Assignment:
If a line in the records below contains the word "none", copy it.
Material provided Start Marker
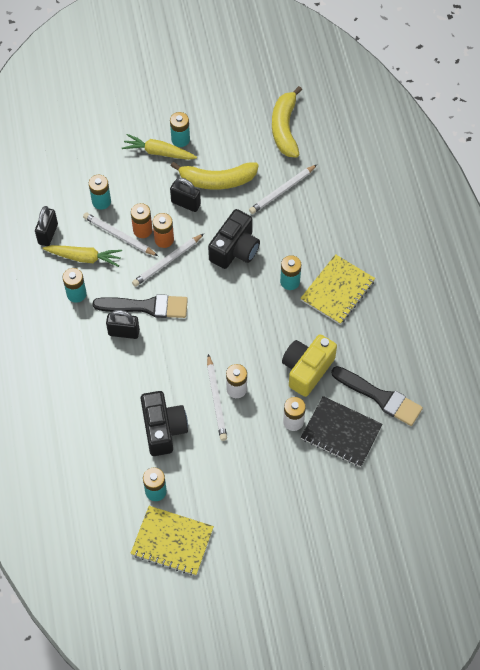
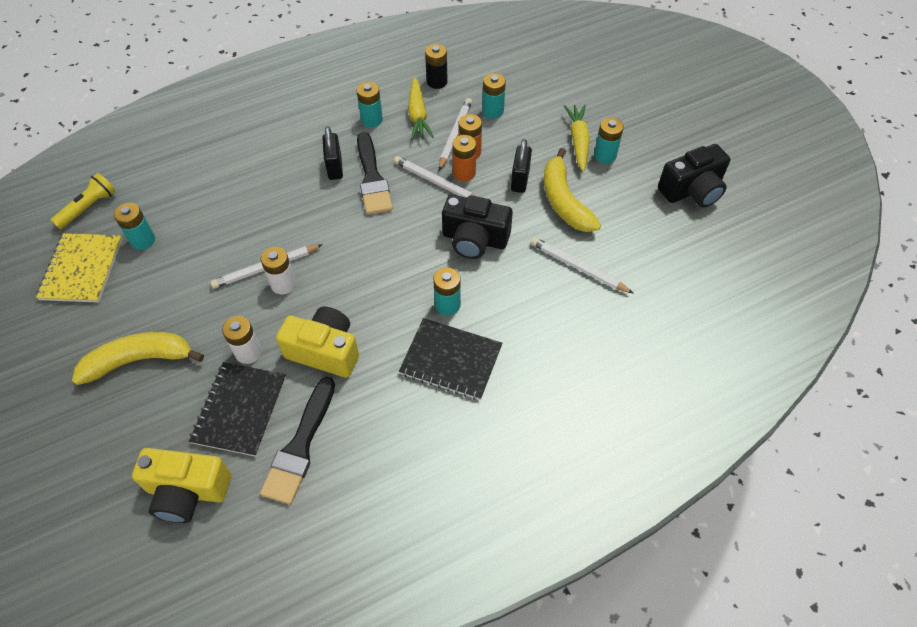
camera: 75 degrees right, 5 degrees down
(48, 234) = (437, 82): black padlock -> black battery
(101, 535) = (89, 208): none -> yellow flashlight
(163, 429) = (221, 229): black camera -> black camera (692, 190)
(285, 128) = (673, 249): yellow banana -> yellow banana (139, 360)
(337, 290) = (451, 360): yellow notebook -> black notebook
(396, 472) = (188, 491): none -> yellow camera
Material provided End Marker
Response to the task:
(101, 535) = (89, 208): none -> yellow flashlight
(396, 472) = (188, 491): none -> yellow camera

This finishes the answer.